## INPUT
+-------+
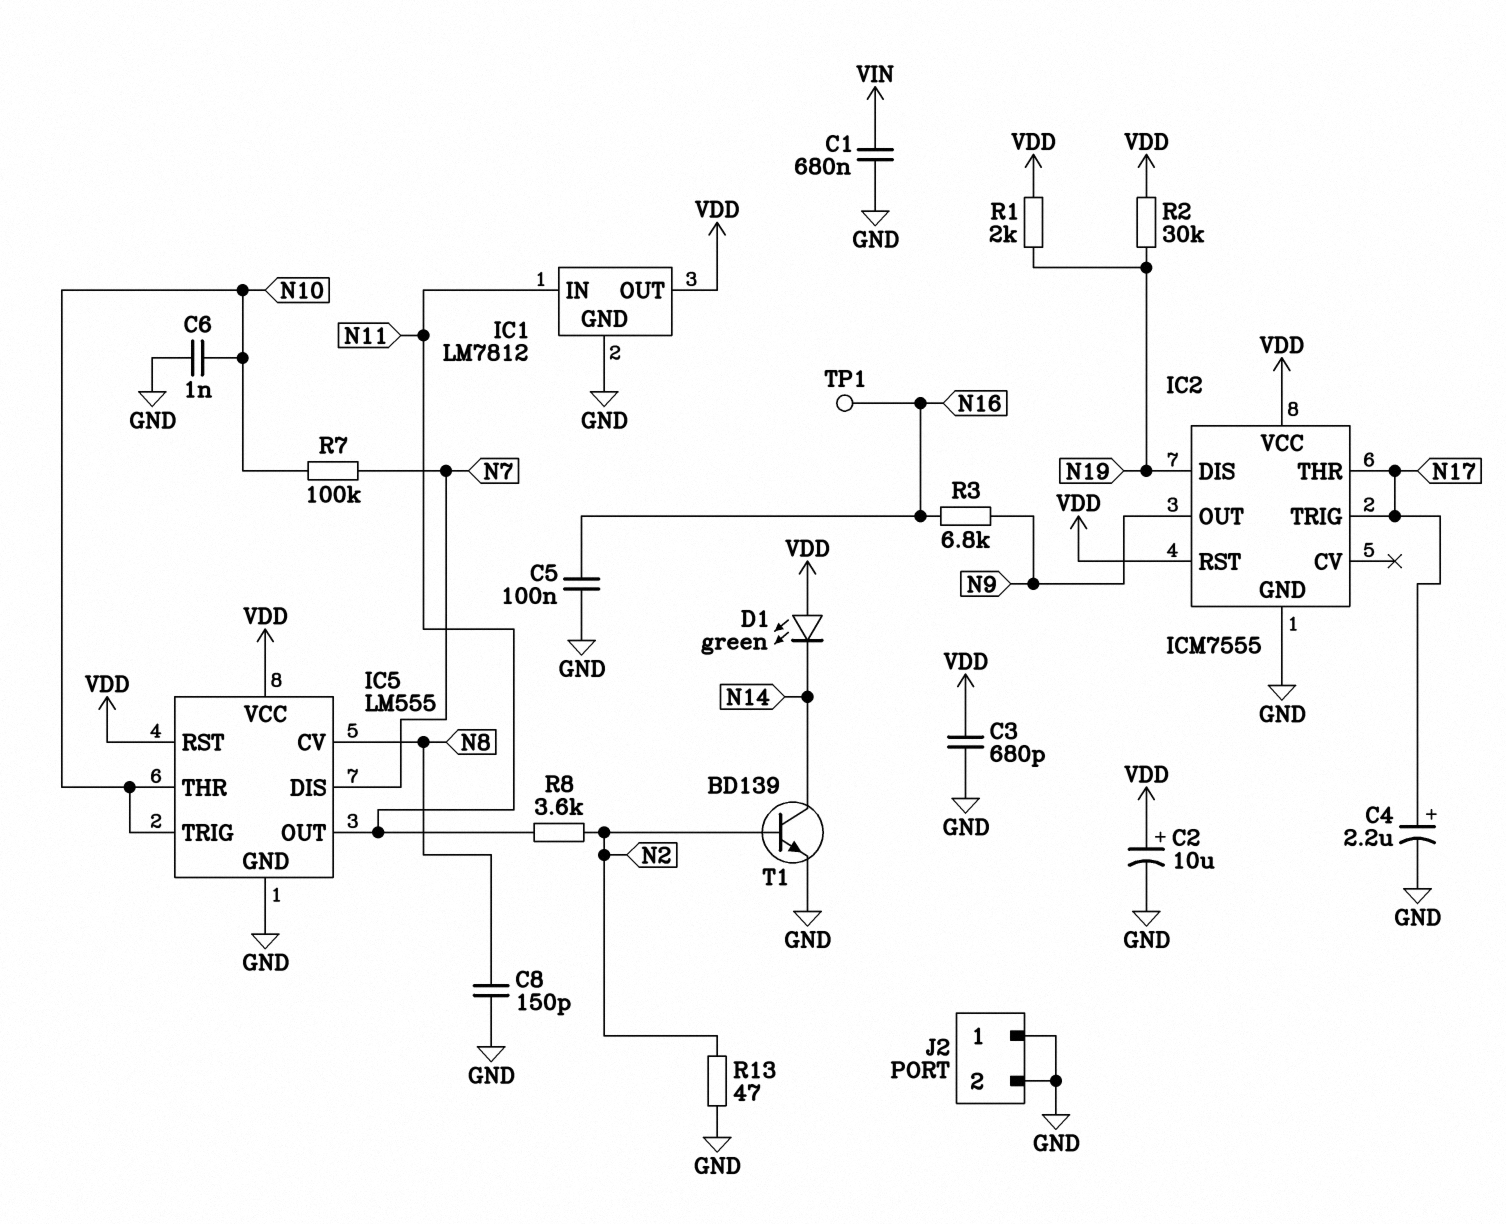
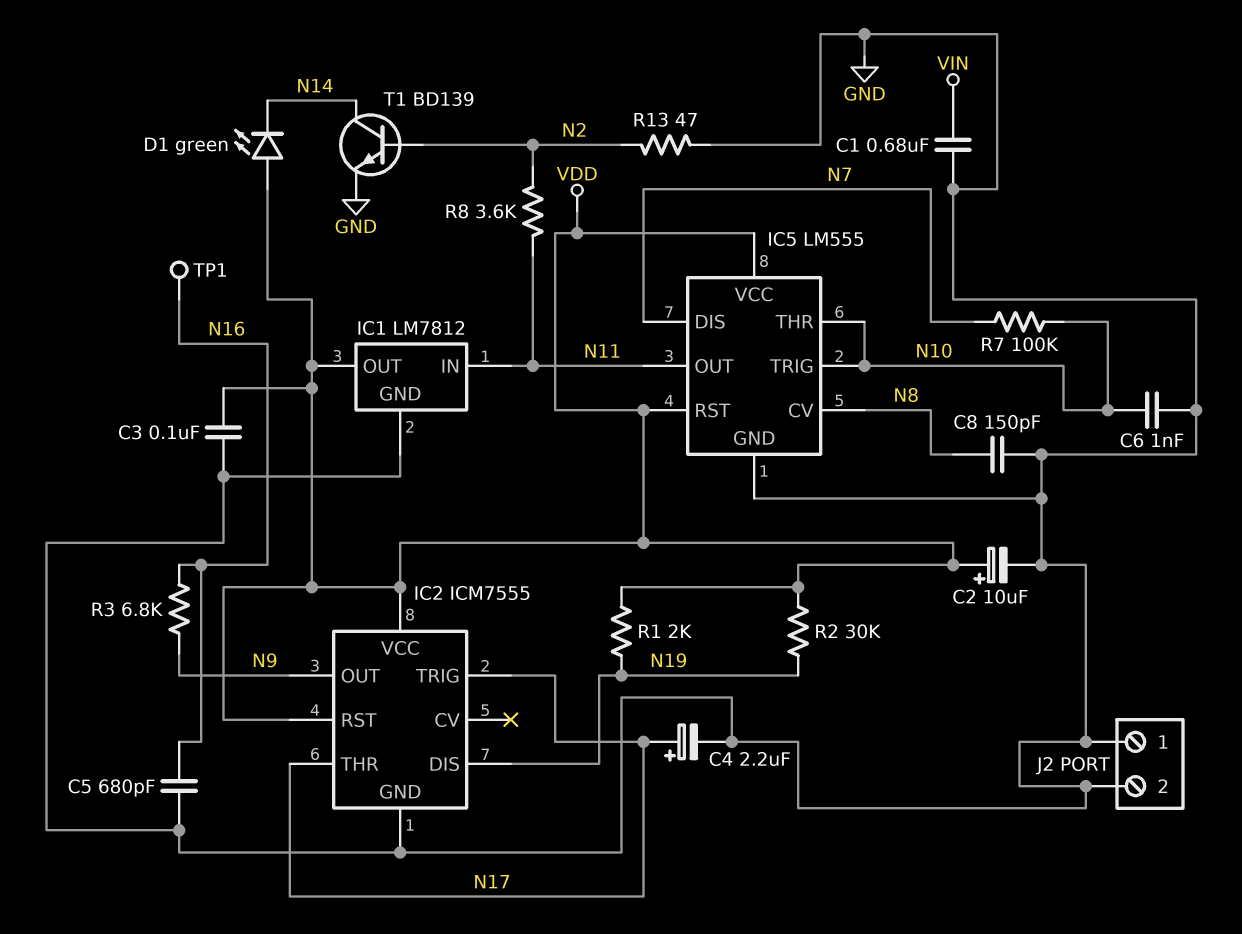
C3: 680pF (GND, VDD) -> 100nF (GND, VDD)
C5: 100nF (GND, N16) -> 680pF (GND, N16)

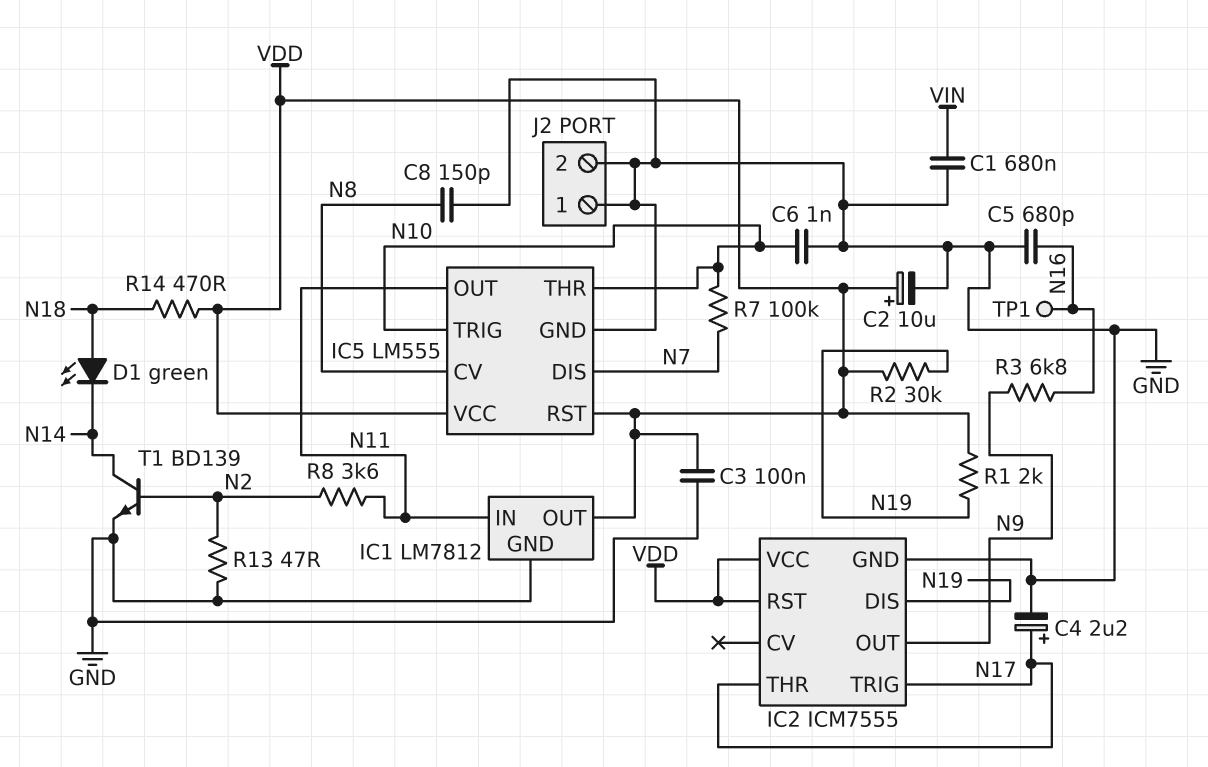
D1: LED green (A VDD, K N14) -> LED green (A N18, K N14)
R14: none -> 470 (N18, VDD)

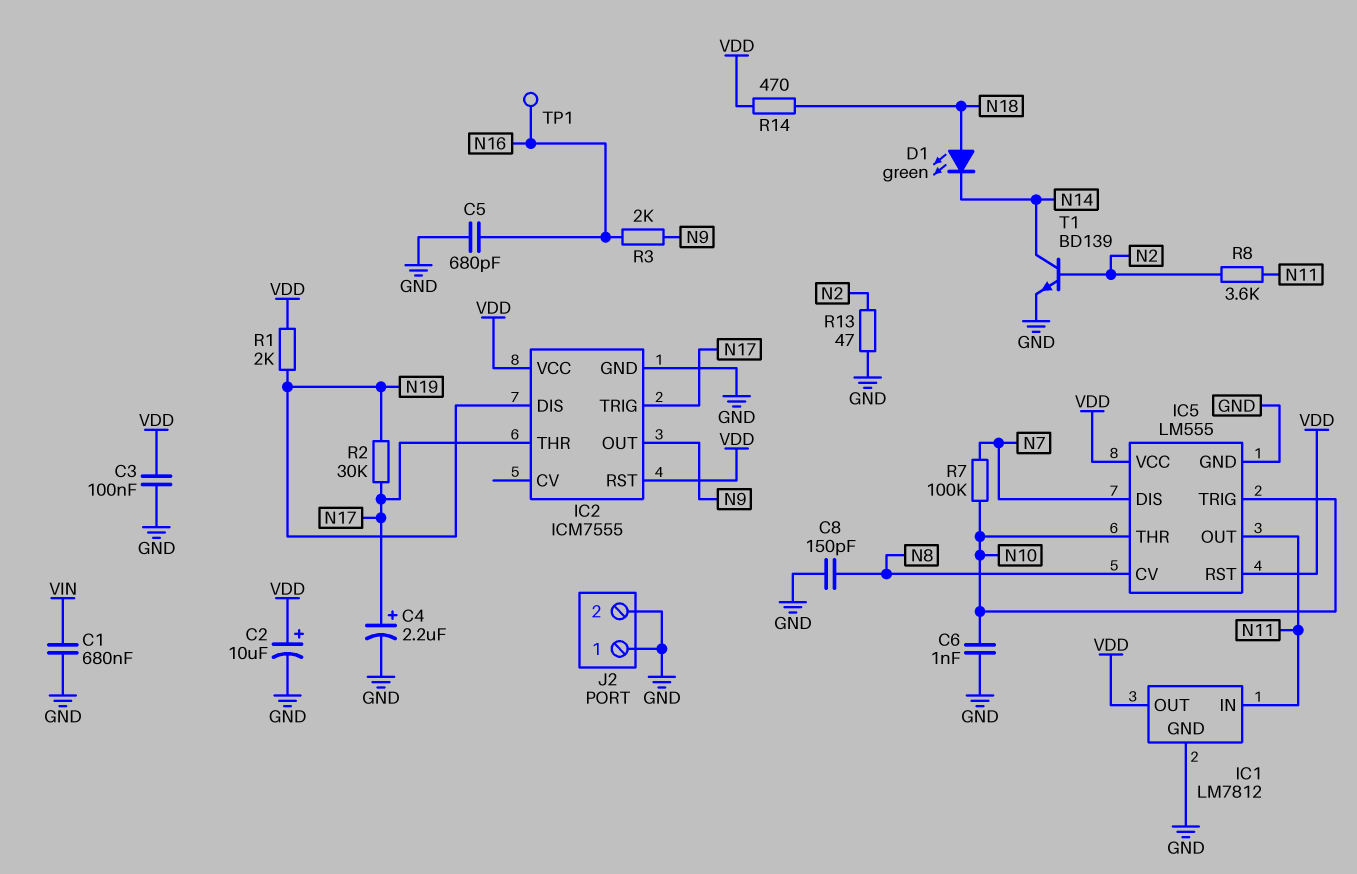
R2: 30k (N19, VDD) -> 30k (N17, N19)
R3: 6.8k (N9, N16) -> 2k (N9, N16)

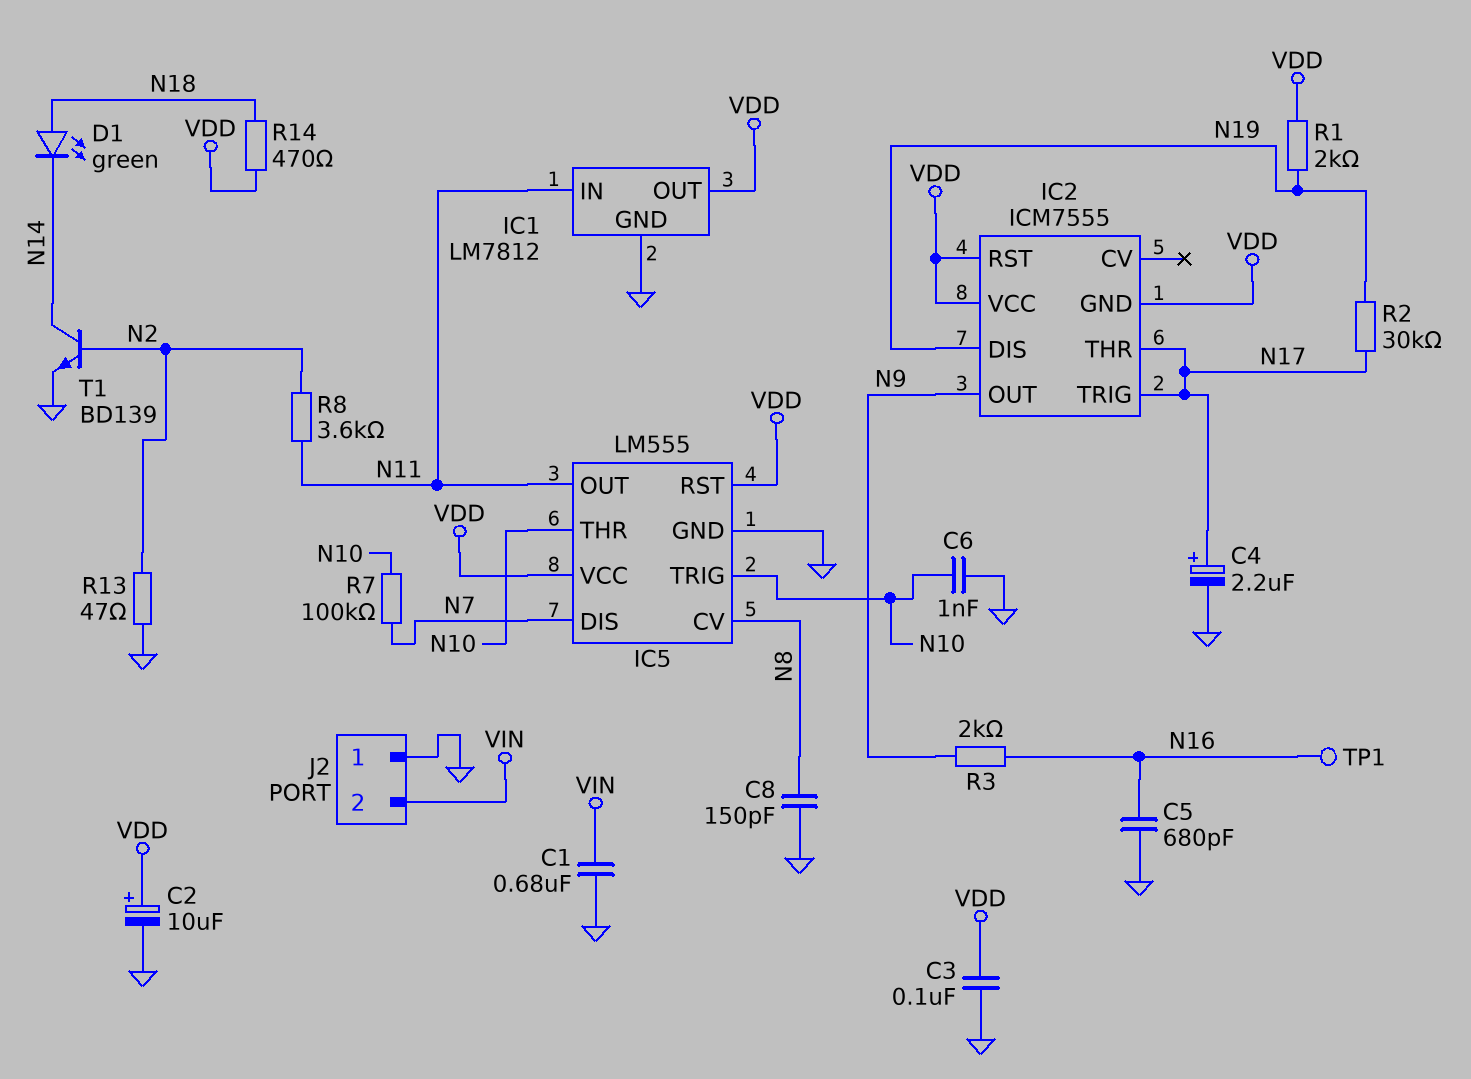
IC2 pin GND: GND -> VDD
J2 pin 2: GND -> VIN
+-------+
## WHAT YOU ARE ASKED TO DO
Set down the entries word for word, omitting all pictures.

## RESPONSE FOR THIS EXERCISE
C3: 680pF (GND, VDD) -> 100nF (GND, VDD)
C5: 100nF (GND, N16) -> 680pF (GND, N16)

D1: LED green (A VDD, K N14) -> LED green (A N18, K N14)
R14: none -> 470 (N18, VDD)

R2: 30k (N19, VDD) -> 30k (N17, N19)
R3: 6.8k (N9, N16) -> 2k (N9, N16)

IC2 pin GND: GND -> VDD
J2 pin 2: GND -> VIN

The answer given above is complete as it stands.